### Source information ###

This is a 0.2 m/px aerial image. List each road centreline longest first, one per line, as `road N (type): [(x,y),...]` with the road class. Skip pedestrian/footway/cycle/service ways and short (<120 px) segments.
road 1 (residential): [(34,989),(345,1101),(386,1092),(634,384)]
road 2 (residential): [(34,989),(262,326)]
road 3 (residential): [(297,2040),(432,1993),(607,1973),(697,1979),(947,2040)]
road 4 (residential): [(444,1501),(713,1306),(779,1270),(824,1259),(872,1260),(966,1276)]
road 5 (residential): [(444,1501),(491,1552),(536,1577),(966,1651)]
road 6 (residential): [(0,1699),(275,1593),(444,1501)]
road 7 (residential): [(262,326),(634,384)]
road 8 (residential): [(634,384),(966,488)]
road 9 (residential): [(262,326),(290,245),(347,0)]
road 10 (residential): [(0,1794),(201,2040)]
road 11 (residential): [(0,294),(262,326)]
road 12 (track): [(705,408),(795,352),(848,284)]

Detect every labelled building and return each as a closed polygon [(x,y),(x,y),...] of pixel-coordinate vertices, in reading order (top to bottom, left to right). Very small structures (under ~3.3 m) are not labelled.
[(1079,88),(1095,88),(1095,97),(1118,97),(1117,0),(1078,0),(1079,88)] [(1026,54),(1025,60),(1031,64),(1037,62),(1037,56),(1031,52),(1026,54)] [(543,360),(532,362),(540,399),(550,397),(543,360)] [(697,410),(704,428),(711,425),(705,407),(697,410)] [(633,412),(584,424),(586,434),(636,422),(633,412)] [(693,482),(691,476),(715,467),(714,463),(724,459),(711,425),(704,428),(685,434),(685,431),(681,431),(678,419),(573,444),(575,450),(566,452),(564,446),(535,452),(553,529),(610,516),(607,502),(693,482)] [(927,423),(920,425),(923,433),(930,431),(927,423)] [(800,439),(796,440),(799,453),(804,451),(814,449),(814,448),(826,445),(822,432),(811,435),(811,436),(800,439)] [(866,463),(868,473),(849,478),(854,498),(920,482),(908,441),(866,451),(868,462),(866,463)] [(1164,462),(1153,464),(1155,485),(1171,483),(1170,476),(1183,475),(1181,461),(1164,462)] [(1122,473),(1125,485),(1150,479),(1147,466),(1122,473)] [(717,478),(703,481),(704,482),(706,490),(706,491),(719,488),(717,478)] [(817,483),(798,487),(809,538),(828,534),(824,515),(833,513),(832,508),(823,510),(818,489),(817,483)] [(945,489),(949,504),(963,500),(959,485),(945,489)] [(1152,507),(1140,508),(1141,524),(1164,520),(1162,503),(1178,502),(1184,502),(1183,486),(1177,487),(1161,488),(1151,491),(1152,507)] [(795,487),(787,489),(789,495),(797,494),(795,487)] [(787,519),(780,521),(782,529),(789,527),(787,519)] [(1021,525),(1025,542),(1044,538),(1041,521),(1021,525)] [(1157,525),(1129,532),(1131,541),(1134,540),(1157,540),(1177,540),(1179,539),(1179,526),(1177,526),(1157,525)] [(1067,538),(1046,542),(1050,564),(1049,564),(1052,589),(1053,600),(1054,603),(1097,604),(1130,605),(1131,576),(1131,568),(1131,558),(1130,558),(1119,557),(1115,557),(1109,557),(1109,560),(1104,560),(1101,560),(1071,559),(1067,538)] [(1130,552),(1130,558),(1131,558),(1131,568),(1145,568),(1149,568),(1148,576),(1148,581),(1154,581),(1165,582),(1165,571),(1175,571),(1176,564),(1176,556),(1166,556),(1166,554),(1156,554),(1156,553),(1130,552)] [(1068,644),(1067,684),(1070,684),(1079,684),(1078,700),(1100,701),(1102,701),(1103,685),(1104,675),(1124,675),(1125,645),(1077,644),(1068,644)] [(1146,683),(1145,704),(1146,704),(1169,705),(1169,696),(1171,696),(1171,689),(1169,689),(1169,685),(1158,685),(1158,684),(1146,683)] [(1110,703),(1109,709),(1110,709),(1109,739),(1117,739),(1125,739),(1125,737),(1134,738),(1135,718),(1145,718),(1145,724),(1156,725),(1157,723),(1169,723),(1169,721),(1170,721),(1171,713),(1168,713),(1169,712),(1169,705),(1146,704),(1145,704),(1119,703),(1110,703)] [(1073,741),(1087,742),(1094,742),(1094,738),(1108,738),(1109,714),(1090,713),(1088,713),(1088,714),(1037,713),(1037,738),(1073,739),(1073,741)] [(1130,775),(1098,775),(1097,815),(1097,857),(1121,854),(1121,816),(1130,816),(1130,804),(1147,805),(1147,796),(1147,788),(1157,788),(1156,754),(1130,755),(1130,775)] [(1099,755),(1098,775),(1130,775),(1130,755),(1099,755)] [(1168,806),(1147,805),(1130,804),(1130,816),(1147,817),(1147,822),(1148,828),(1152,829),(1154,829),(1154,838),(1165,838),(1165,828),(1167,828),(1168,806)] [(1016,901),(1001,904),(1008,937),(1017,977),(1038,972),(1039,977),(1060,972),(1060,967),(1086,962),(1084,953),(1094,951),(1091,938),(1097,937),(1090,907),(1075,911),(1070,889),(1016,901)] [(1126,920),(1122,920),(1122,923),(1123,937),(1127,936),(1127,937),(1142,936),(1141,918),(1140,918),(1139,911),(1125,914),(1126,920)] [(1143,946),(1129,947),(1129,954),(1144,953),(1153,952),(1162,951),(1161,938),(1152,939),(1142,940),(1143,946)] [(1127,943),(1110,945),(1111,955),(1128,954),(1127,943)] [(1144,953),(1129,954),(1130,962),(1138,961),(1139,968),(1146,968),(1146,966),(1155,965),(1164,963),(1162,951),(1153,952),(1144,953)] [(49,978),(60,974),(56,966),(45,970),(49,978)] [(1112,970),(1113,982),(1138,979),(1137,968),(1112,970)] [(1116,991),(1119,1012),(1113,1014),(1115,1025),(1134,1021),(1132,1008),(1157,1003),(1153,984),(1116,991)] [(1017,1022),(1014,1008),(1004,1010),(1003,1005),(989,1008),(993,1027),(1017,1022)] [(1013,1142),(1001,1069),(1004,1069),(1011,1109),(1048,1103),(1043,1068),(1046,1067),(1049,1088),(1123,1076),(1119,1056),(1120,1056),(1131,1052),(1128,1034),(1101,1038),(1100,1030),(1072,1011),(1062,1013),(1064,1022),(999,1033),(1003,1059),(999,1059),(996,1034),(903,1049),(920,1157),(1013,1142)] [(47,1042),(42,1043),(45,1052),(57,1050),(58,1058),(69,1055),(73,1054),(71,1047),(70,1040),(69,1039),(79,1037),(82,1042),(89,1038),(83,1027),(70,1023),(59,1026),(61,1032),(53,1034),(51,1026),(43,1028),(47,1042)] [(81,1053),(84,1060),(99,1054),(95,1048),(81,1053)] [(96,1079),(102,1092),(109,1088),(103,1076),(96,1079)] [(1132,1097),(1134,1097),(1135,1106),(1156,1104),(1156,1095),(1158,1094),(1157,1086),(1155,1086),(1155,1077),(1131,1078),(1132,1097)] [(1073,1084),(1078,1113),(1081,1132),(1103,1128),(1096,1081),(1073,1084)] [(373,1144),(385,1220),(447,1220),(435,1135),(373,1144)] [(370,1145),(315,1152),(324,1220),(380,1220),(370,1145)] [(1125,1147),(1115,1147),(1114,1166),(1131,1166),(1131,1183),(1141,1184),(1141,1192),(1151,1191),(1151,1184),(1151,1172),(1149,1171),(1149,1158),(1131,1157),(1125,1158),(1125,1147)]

###

What you will do:
Filter the listing above so that only lines holding the word "each" remain, and report those lines.

Task solution:
This is a 0.2 m/px aerial image. List each road centreline longest first, one per line, as `road N (type): [(x,y),...]` with the road class. Skip pedestrian/footway/cycle/service ways and short (<120 px) segments.
Detect every labelled building and return each as a closed polygon [(x,y),(x,y),...] of pixel-coordinate vertices, in reading order (top to bottom, left to right). Very small structures (under ~3.3 m) are not labelled.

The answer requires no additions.